_What you are asked to do:_
Repeat the records below exactly.

_Given records:_
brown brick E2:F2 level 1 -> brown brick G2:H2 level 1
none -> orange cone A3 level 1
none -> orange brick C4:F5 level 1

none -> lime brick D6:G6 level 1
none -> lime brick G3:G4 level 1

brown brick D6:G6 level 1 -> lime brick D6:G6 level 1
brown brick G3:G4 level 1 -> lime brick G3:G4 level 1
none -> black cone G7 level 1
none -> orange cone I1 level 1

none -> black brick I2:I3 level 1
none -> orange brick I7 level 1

_Solution to this task:_
brown brick E2:F2 level 1 -> brown brick G2:H2 level 1
none -> orange cone A3 level 1
none -> orange brick C4:F5 level 1

none -> lime brick D6:G6 level 1
none -> lime brick G3:G4 level 1

brown brick D6:G6 level 1 -> lime brick D6:G6 level 1
brown brick G3:G4 level 1 -> lime brick G3:G4 level 1
none -> black cone G7 level 1
none -> orange cone I1 level 1

none -> black brick I2:I3 level 1
none -> orange brick I7 level 1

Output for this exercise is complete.